___ Information given

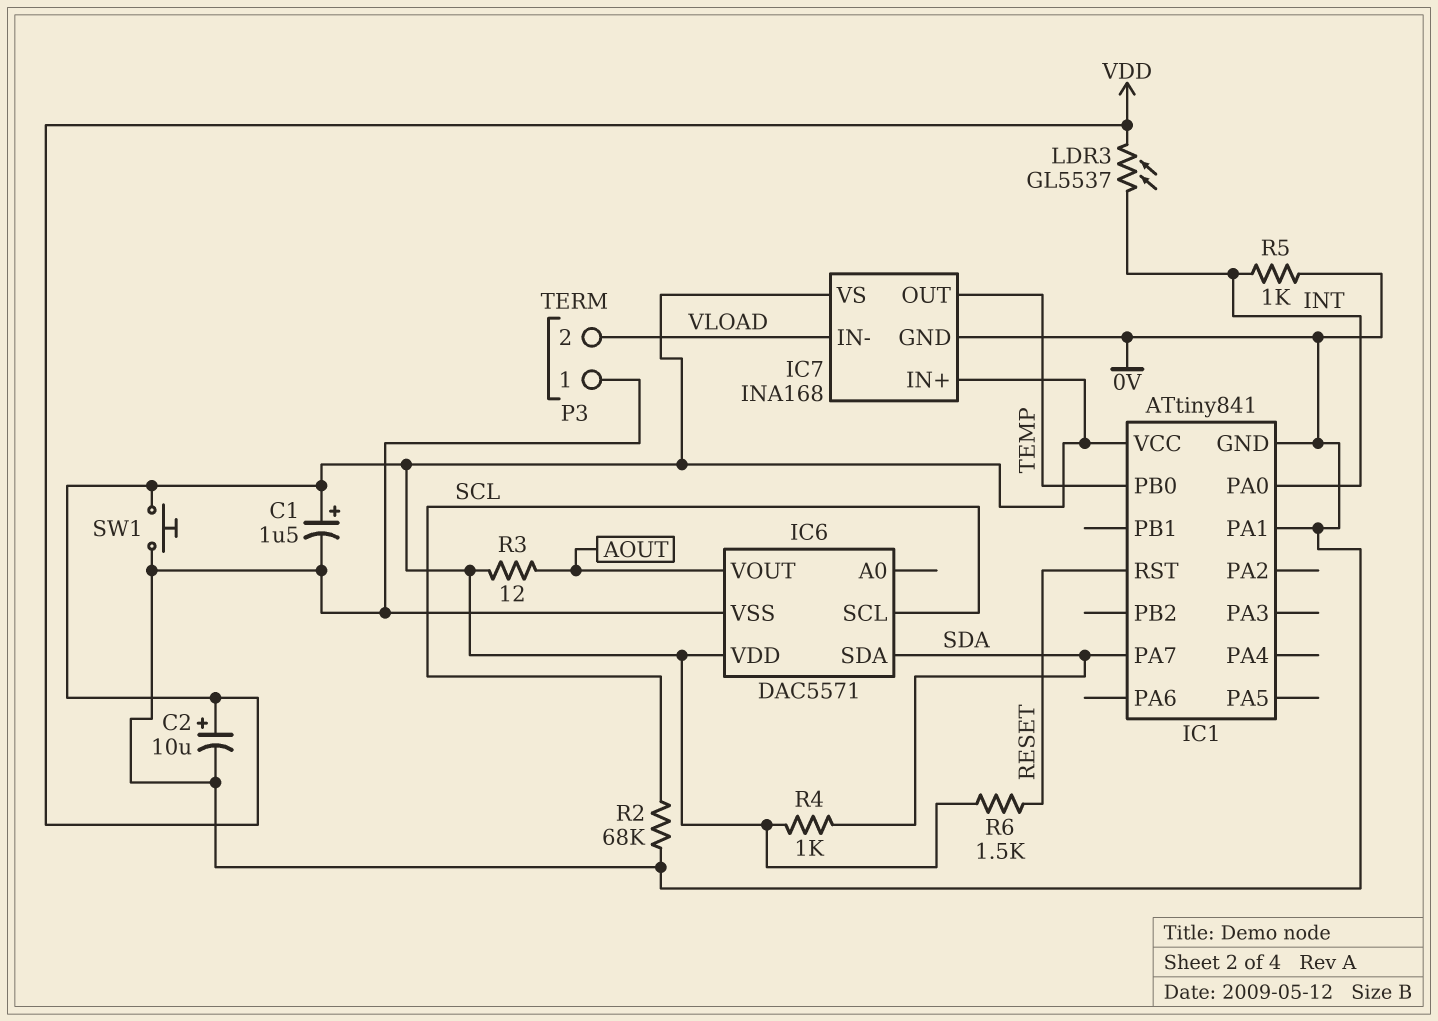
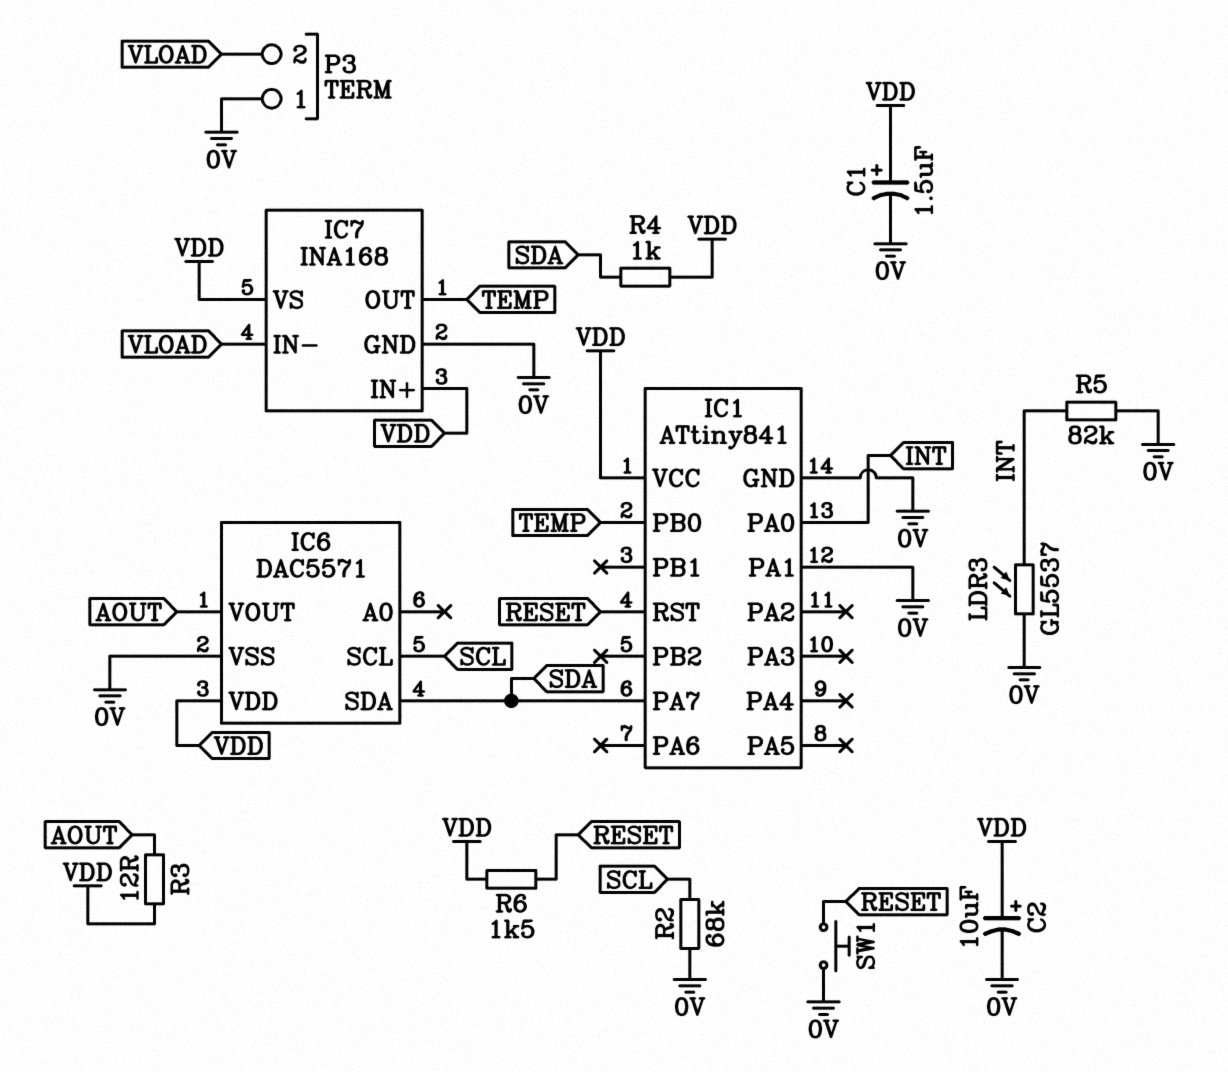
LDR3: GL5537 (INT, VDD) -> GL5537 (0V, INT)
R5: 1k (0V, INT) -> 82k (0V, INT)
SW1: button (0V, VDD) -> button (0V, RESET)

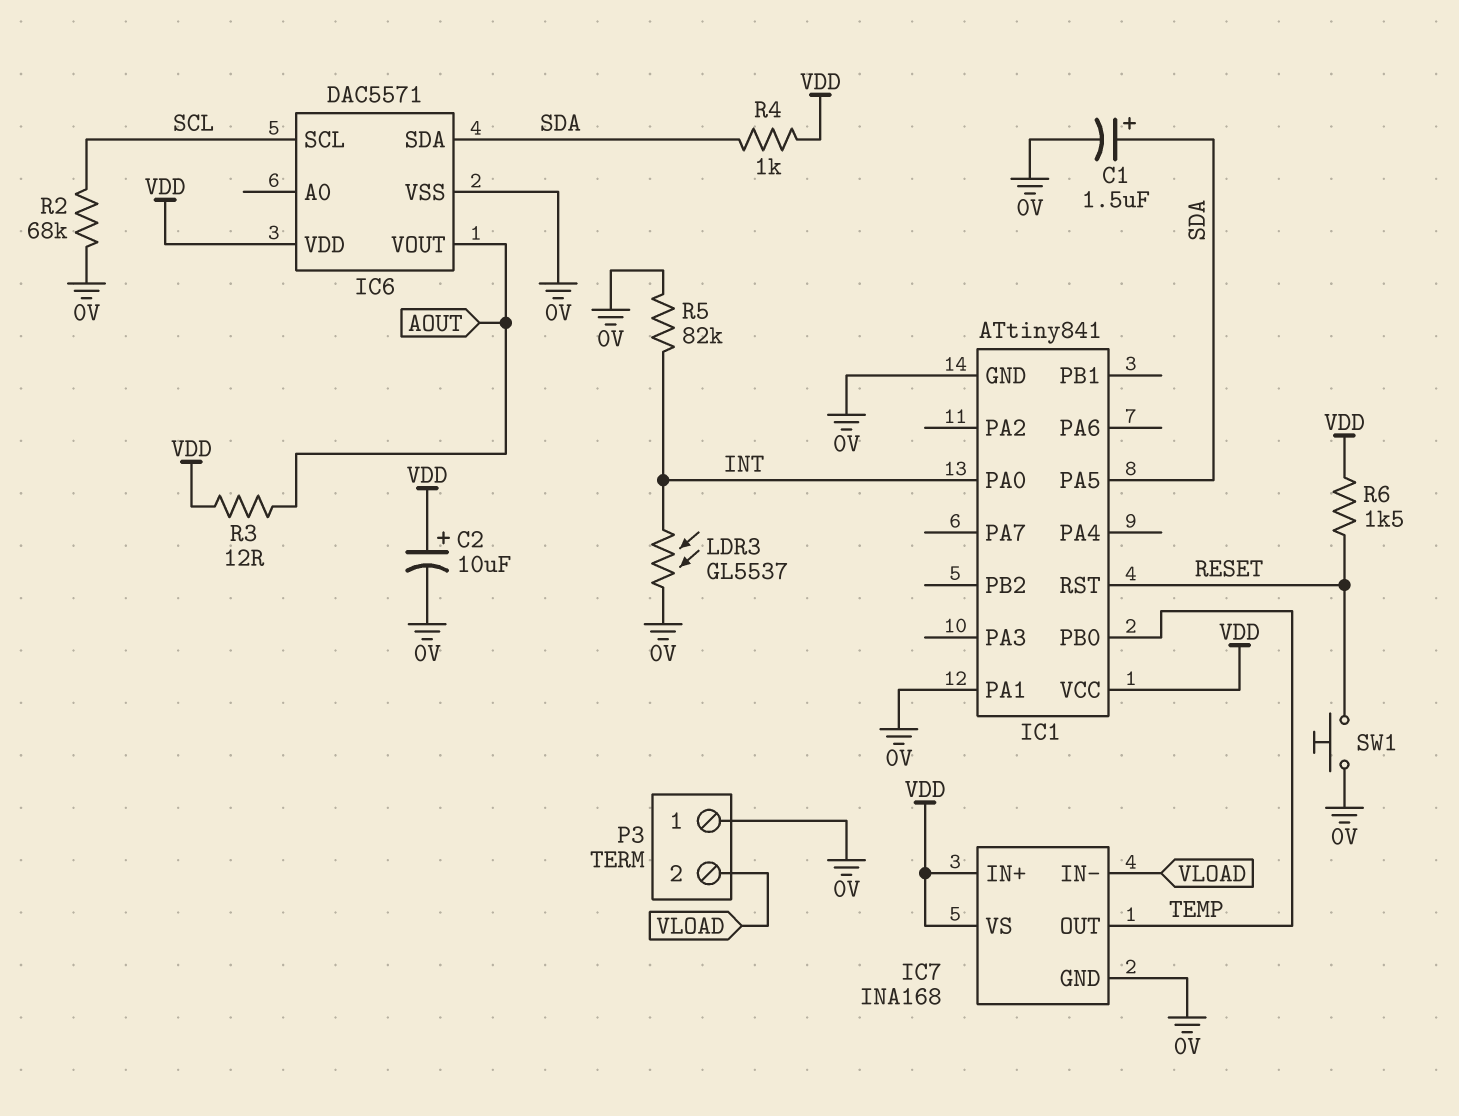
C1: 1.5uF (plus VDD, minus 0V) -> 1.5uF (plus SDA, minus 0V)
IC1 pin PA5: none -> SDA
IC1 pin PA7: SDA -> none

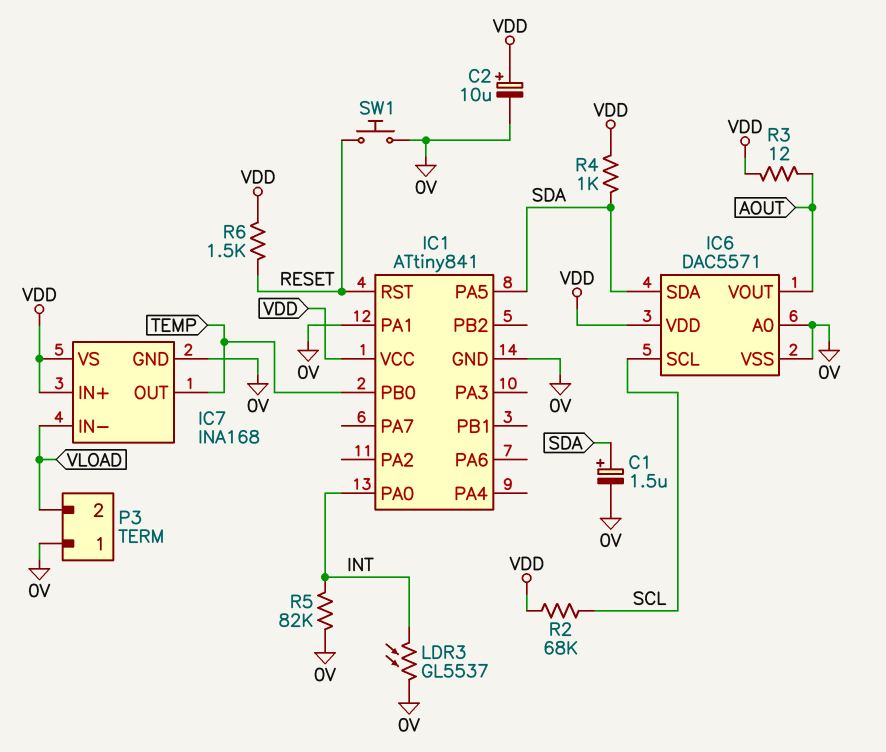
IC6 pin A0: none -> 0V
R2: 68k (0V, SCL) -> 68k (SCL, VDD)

______

Could you copy each line above exactly as written, minus any pictures?

* _Answer space_:
LDR3: GL5537 (INT, VDD) -> GL5537 (0V, INT)
R5: 1k (0V, INT) -> 82k (0V, INT)
SW1: button (0V, VDD) -> button (0V, RESET)

C1: 1.5uF (plus VDD, minus 0V) -> 1.5uF (plus SDA, minus 0V)
IC1 pin PA5: none -> SDA
IC1 pin PA7: SDA -> none

IC6 pin A0: none -> 0V
R2: 68k (0V, SCL) -> 68k (SCL, VDD)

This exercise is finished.